▶ [WHAT YOU ARE ASKED TO DO] Every entry below is to be returned unchanged. Images are not part of the copy.
---+---
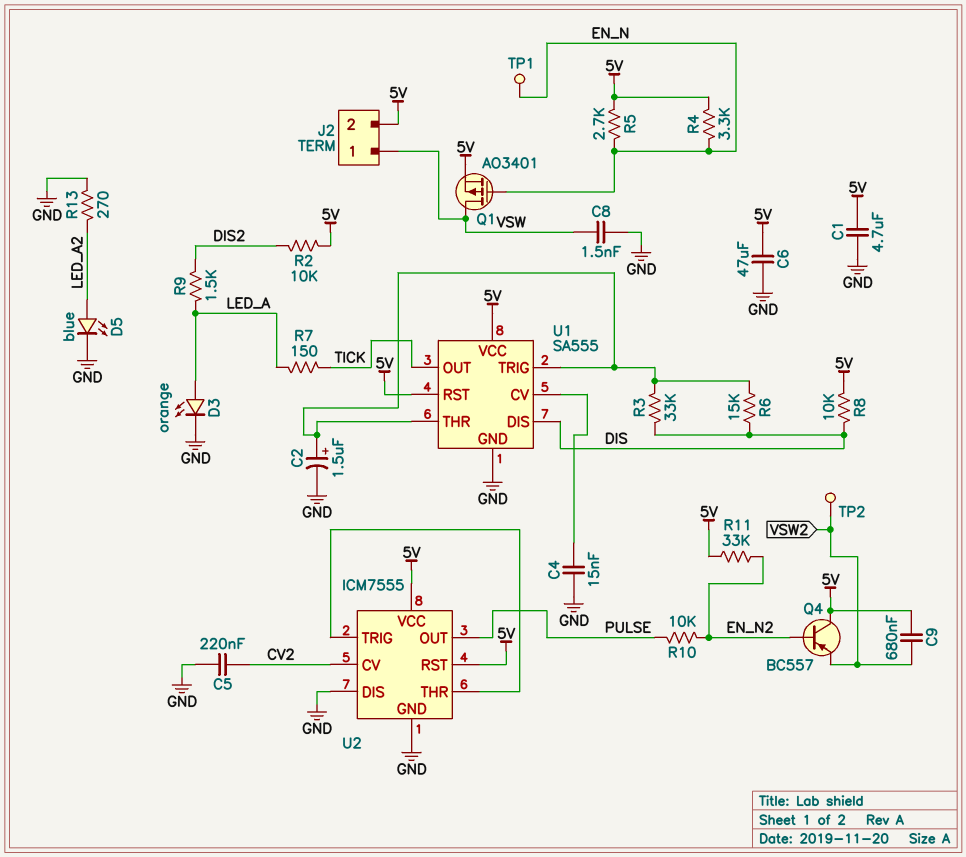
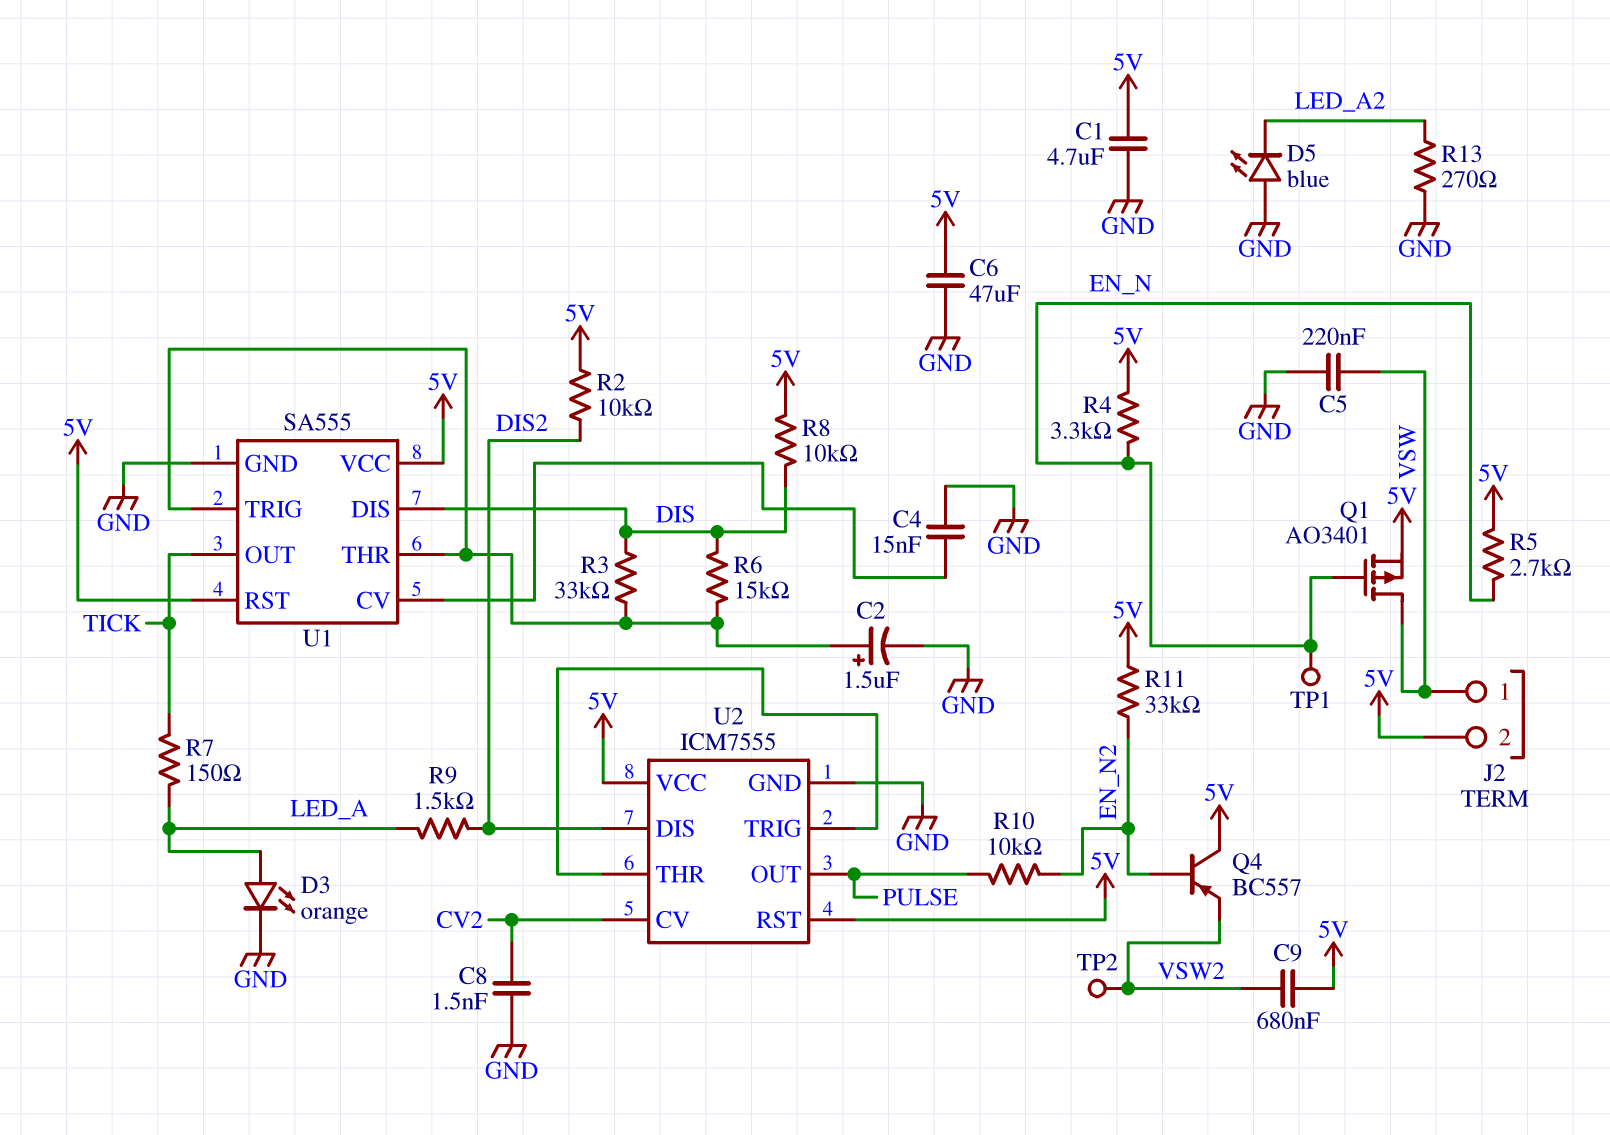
C5: 220nF (CV2, GND) -> 220nF (GND, VSW)
C8: 1.5nF (GND, VSW) -> 1.5nF (CV2, GND)
D5: LED blue (A LED_A2, K GND) -> LED blue (A GND, K LED_A2)
U2 pin DIS: GND -> DIS2

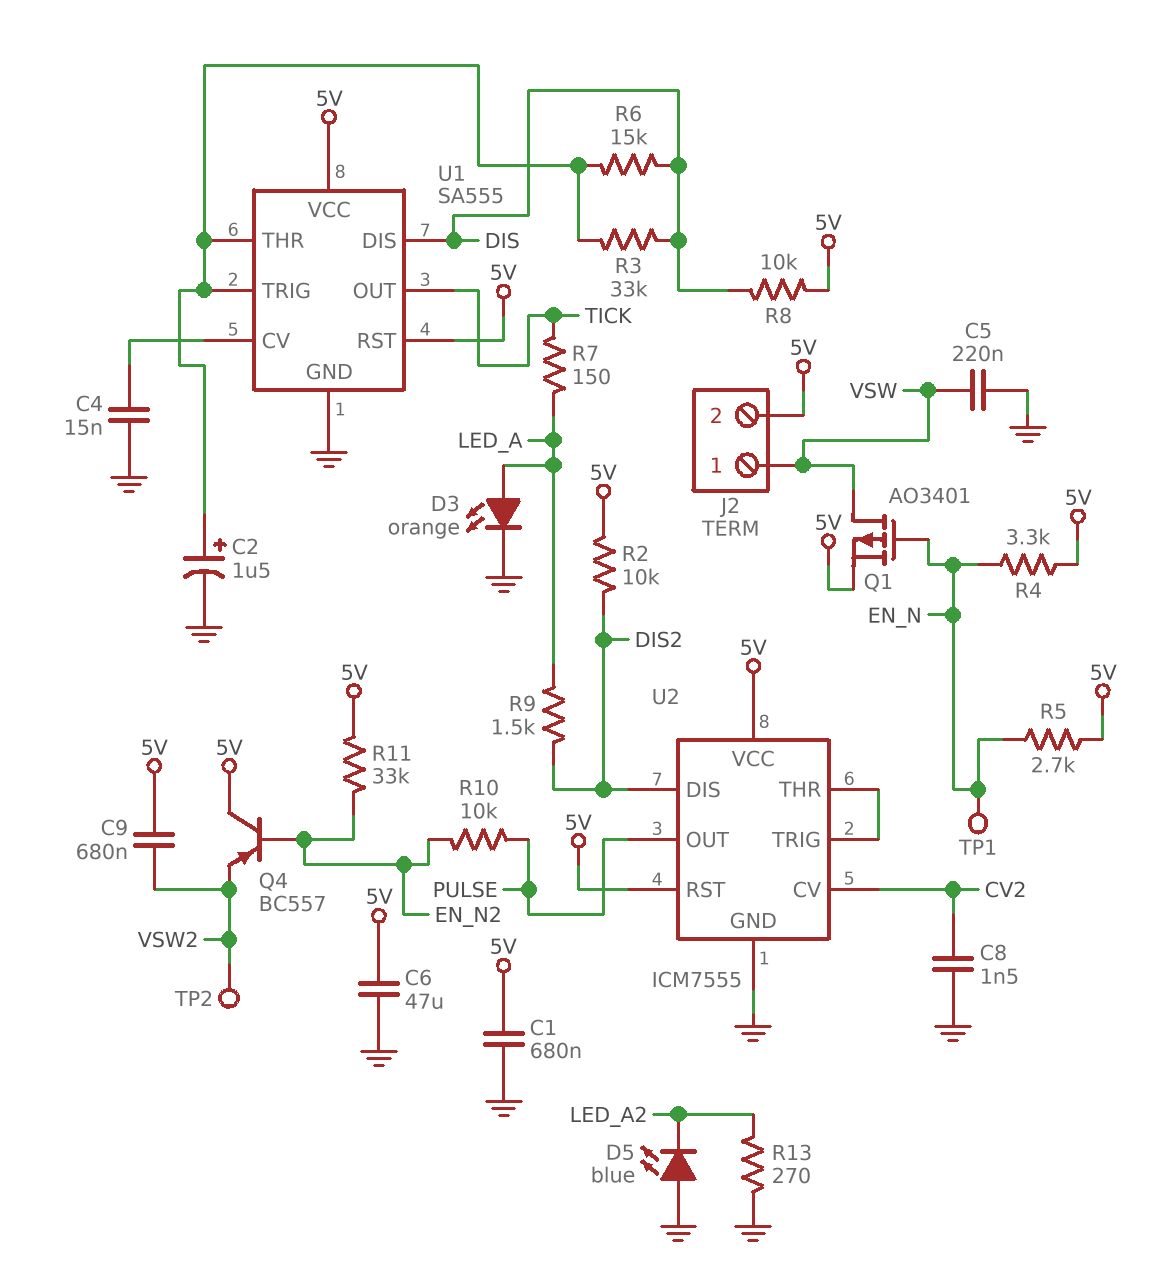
C1: 4.7uF (5V, GND) -> 680nF (5V, GND)

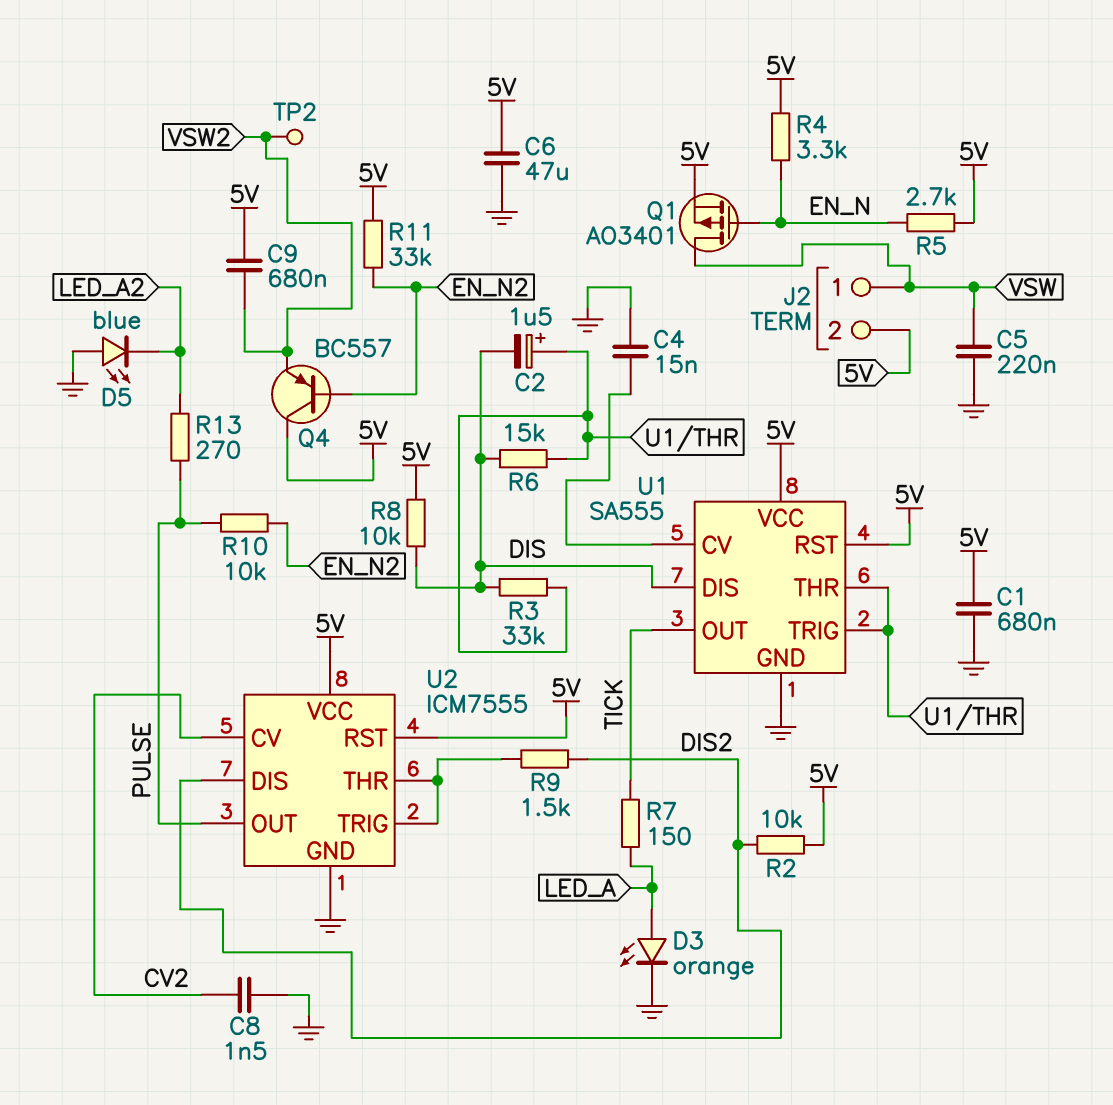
C2: 1.5uF (plus U1/THR, minus GND) -> 1.5uF (plus U1/THR, minus DIS)
R9: 1.5k (DIS2, LED_A) -> 1.5k (DIS2, U2/THR)
R13: 270 (GND, LED_A2) -> 270 (LED_A2, PULSE)
TP1: test point (EN_N) -> none

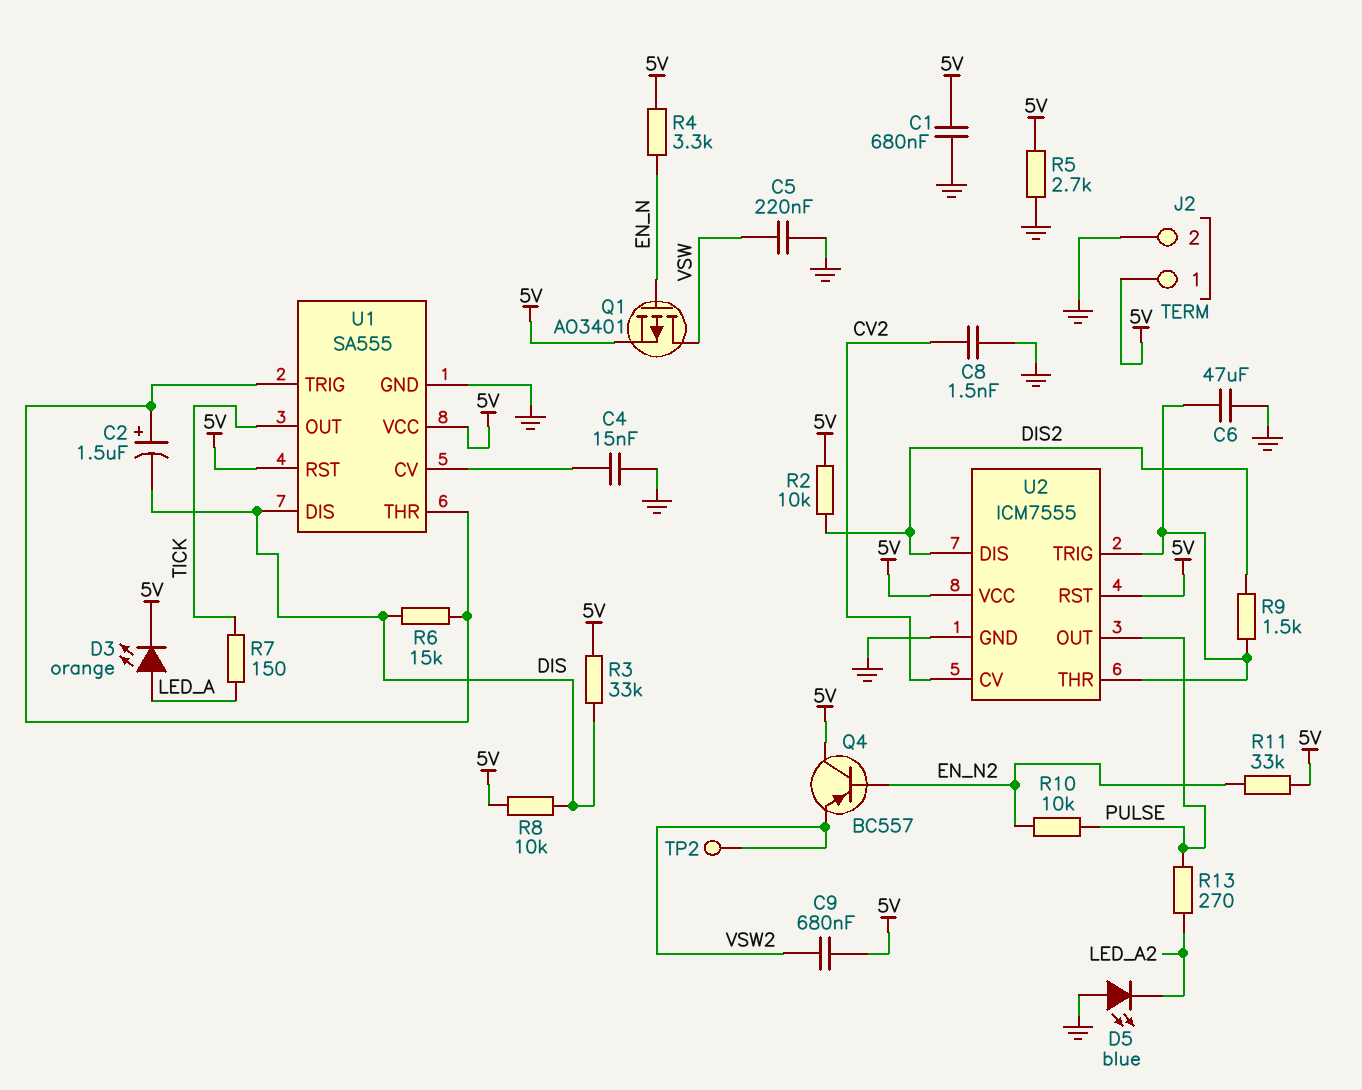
C6: 47uF (5V, GND) -> 47uF (GND, U2/THR)
D3: LED orange (A LED_A, K GND) -> LED orange (A LED_A, K 5V)
J2 pin 1: VSW -> 5V
J2 pin 2: 5V -> GND
R3: 33k (DIS, U1/THR) -> 33k (5V, DIS)
R5: 2.7k (5V, EN_N) -> 2.7k (5V, GND)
---+---
▶ [RESULT FOR THIS TASK]
C5: 220nF (CV2, GND) -> 220nF (GND, VSW)
C8: 1.5nF (GND, VSW) -> 1.5nF (CV2, GND)
D5: LED blue (A LED_A2, K GND) -> LED blue (A GND, K LED_A2)
U2 pin DIS: GND -> DIS2

C1: 4.7uF (5V, GND) -> 680nF (5V, GND)

C2: 1.5uF (plus U1/THR, minus GND) -> 1.5uF (plus U1/THR, minus DIS)
R9: 1.5k (DIS2, LED_A) -> 1.5k (DIS2, U2/THR)
R13: 270 (GND, LED_A2) -> 270 (LED_A2, PULSE)
TP1: test point (EN_N) -> none

C6: 47uF (5V, GND) -> 47uF (GND, U2/THR)
D3: LED orange (A LED_A, K GND) -> LED orange (A LED_A, K 5V)
J2 pin 1: VSW -> 5V
J2 pin 2: 5V -> GND
R3: 33k (DIS, U1/THR) -> 33k (5V, DIS)
R5: 2.7k (5V, EN_N) -> 2.7k (5V, GND)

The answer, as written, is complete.